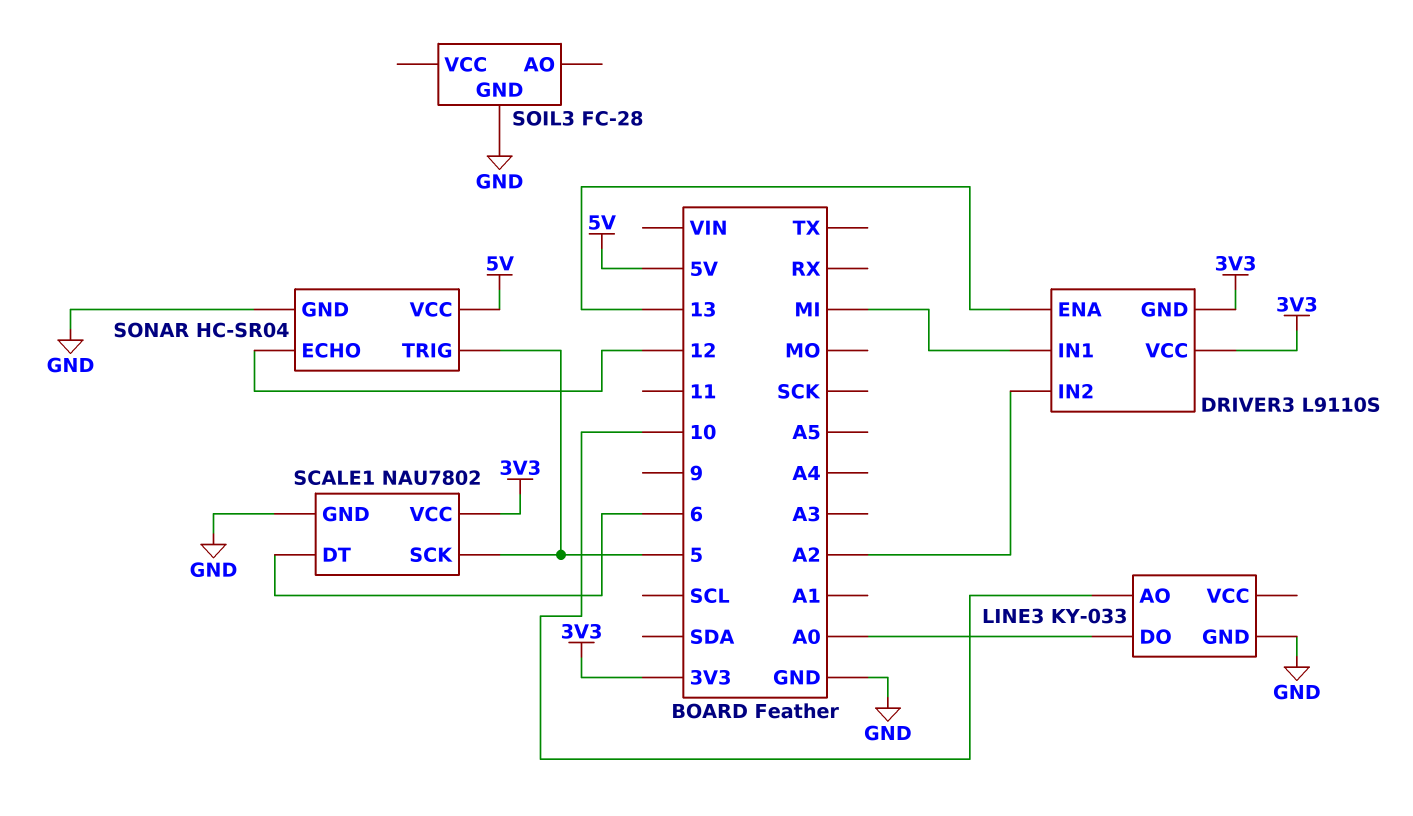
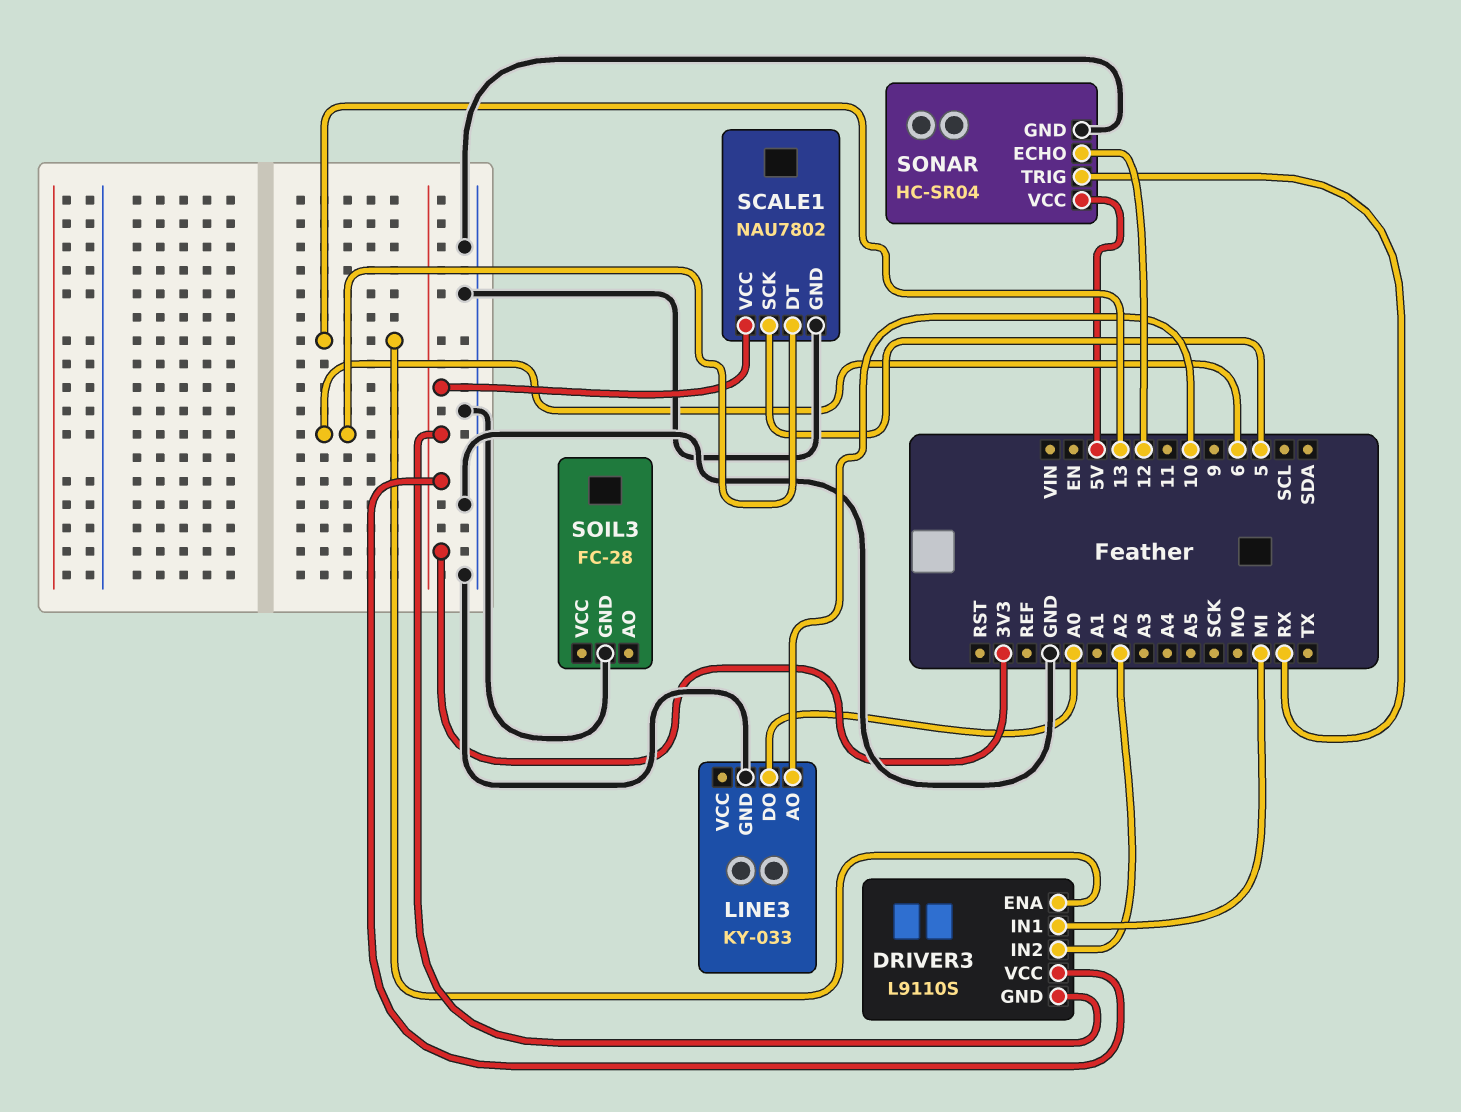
SONAR pin TRIG: 5 -> RX

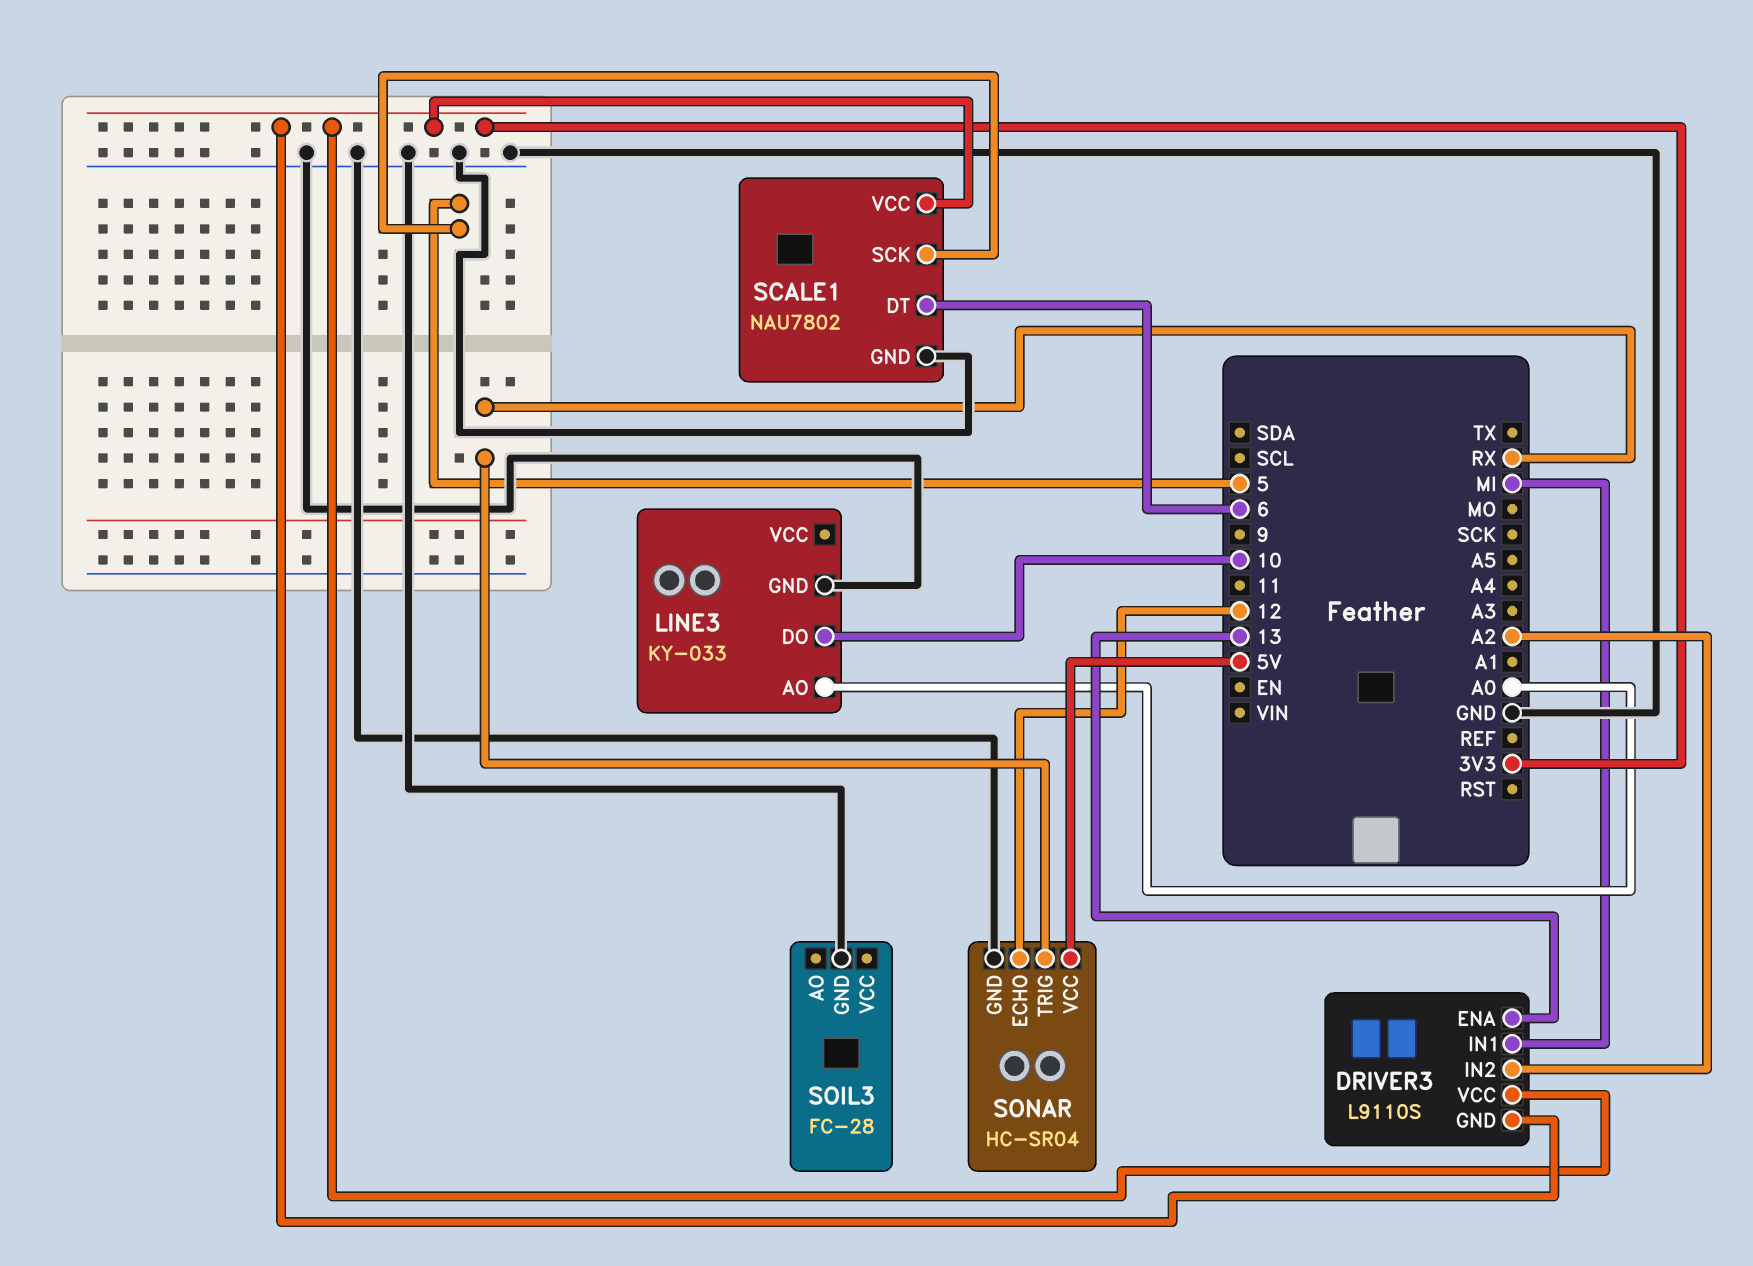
LINE3 pin AO: 10 -> A0
LINE3 pin DO: A0 -> 10

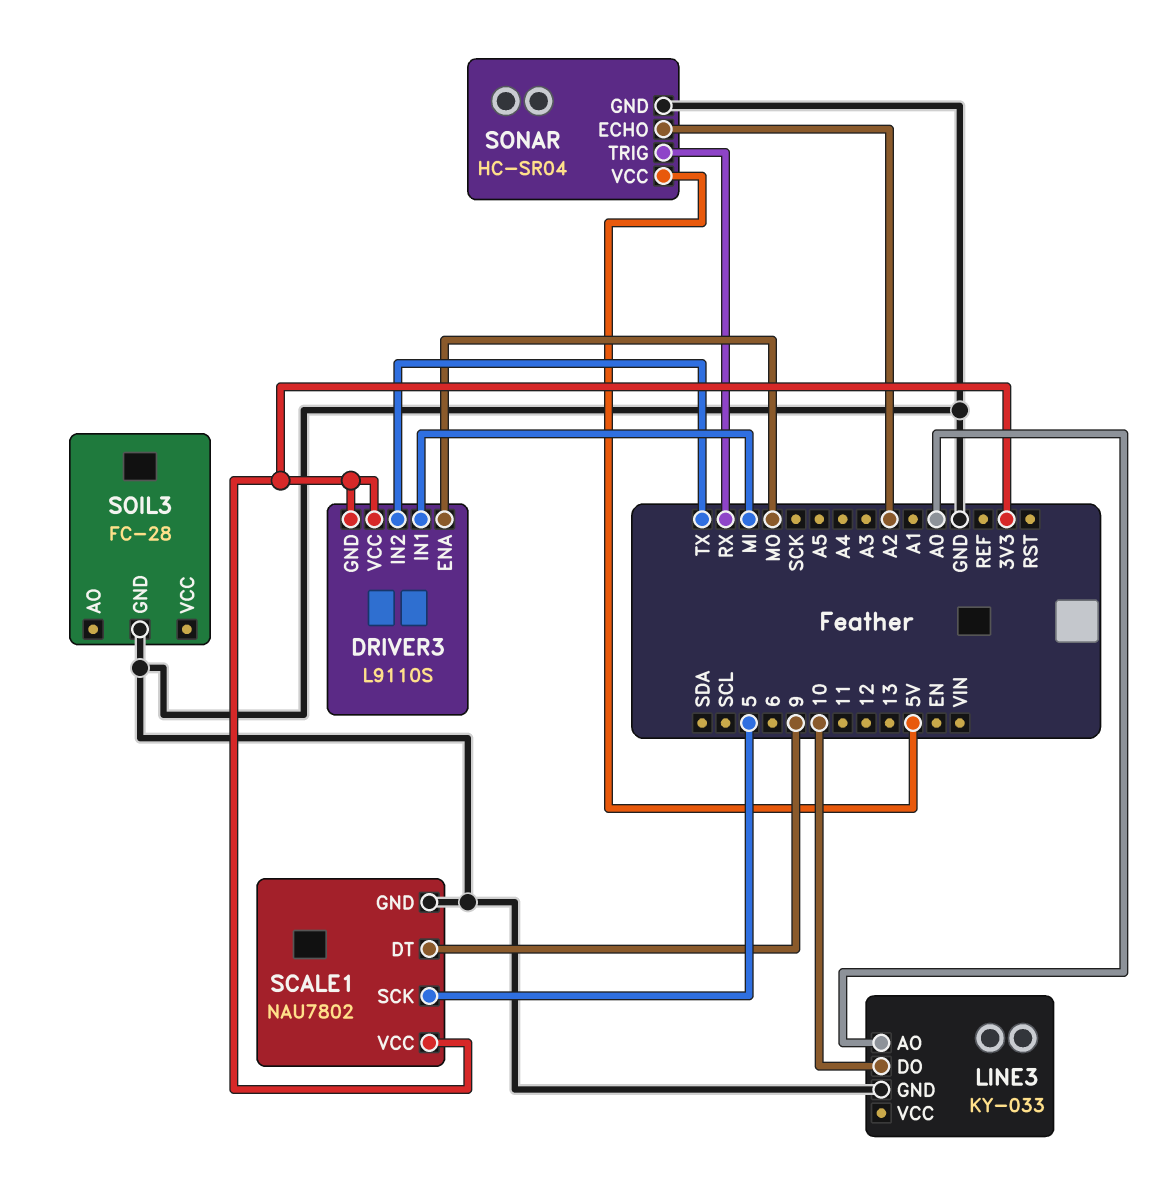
DRIVER3 pin ENA: 13 -> MO
DRIVER3 pin IN2: A2 -> TX
SCALE1 pin DT: 6 -> 9
SONAR pin ECHO: 12 -> A2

---

WORK INSTRUCTIONS:
What is needed is the number of lines in these entries that include the word "SONAR"; please give it alone.

FINISHED TASK:
2